Required work: Below is a listing from which only part is wanted; return exactly the lines from the one with "pink star: 2 -> 3" up to and including the one with "purple key: 0 -> 2".
= = = =
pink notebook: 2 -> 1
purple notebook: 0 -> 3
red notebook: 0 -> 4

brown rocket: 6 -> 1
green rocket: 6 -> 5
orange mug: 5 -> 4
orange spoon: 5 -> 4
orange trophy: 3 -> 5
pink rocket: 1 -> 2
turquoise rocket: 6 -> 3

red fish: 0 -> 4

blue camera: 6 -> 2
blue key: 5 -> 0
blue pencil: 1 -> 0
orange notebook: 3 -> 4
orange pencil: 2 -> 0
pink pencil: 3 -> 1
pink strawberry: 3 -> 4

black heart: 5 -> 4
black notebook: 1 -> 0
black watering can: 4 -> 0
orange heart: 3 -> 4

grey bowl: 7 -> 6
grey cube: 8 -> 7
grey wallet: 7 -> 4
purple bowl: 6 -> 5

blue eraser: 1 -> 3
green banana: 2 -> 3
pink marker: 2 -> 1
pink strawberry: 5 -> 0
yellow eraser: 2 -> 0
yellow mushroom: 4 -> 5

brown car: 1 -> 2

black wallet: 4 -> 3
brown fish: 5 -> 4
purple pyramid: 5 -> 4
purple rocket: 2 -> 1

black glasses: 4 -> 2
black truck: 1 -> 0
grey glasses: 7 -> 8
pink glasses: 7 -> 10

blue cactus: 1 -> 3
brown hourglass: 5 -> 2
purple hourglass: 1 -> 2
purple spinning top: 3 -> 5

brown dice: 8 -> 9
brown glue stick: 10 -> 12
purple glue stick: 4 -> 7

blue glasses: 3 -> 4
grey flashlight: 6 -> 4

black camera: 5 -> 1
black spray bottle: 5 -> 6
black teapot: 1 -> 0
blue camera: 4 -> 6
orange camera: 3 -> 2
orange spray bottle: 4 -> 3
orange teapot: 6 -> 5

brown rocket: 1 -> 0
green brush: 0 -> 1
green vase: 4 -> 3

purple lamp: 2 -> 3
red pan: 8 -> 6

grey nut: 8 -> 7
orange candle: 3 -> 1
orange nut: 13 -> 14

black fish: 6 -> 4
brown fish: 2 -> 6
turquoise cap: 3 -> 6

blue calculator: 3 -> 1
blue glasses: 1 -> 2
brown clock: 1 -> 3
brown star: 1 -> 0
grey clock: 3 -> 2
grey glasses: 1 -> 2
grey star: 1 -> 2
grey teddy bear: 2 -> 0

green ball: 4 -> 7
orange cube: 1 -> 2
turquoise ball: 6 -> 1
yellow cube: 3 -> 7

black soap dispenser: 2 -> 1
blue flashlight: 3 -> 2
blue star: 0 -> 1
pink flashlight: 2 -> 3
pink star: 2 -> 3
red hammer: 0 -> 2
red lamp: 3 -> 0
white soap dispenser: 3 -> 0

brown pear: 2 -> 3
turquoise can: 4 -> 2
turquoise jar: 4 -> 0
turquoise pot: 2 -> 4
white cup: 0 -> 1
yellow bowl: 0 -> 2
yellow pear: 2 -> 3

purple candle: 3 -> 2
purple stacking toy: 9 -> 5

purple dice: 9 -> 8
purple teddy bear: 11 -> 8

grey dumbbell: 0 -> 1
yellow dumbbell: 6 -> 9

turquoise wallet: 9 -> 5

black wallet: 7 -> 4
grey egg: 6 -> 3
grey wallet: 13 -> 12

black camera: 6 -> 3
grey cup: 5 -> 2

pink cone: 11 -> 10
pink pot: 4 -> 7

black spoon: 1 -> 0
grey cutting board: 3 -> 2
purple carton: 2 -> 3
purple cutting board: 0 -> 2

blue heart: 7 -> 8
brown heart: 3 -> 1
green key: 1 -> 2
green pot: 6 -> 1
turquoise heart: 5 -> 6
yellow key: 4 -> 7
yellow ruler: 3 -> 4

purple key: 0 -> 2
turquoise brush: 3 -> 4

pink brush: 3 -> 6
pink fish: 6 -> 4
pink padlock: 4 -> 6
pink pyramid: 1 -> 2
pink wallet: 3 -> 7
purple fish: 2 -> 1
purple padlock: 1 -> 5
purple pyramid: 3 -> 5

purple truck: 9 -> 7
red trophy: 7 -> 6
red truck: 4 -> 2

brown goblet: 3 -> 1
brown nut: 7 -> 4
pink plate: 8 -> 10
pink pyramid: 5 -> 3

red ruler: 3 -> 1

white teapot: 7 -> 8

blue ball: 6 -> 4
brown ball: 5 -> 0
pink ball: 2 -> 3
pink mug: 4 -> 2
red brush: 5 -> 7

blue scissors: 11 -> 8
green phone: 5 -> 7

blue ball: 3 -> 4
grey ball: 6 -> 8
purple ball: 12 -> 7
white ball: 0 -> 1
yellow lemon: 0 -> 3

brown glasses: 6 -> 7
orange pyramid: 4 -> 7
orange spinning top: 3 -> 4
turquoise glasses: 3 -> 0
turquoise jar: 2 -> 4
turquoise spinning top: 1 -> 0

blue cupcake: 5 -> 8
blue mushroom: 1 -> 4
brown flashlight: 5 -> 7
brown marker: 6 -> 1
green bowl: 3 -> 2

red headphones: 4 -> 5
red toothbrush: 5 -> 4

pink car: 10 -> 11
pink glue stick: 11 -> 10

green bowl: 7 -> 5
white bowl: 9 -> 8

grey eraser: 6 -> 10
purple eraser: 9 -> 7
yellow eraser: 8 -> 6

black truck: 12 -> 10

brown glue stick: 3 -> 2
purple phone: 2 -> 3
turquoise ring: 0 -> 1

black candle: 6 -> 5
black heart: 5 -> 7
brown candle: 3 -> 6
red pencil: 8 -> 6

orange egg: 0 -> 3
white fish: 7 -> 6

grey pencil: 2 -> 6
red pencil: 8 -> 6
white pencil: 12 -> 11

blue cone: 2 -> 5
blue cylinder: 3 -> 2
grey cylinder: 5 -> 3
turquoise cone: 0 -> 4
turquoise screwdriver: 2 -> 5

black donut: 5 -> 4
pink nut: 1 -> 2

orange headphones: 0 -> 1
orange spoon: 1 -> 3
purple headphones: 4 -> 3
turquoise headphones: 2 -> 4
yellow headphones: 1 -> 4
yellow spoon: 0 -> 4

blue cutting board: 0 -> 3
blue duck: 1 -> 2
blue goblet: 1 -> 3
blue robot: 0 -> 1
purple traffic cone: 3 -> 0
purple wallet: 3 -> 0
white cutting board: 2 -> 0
= = = =
Exercise answer:
pink star: 2 -> 3
red hammer: 0 -> 2
red lamp: 3 -> 0
white soap dispenser: 3 -> 0

brown pear: 2 -> 3
turquoise can: 4 -> 2
turquoise jar: 4 -> 0
turquoise pot: 2 -> 4
white cup: 0 -> 1
yellow bowl: 0 -> 2
yellow pear: 2 -> 3

purple candle: 3 -> 2
purple stacking toy: 9 -> 5

purple dice: 9 -> 8
purple teddy bear: 11 -> 8

grey dumbbell: 0 -> 1
yellow dumbbell: 6 -> 9

turquoise wallet: 9 -> 5

black wallet: 7 -> 4
grey egg: 6 -> 3
grey wallet: 13 -> 12

black camera: 6 -> 3
grey cup: 5 -> 2

pink cone: 11 -> 10
pink pot: 4 -> 7

black spoon: 1 -> 0
grey cutting board: 3 -> 2
purple carton: 2 -> 3
purple cutting board: 0 -> 2

blue heart: 7 -> 8
brown heart: 3 -> 1
green key: 1 -> 2
green pot: 6 -> 1
turquoise heart: 5 -> 6
yellow key: 4 -> 7
yellow ruler: 3 -> 4

purple key: 0 -> 2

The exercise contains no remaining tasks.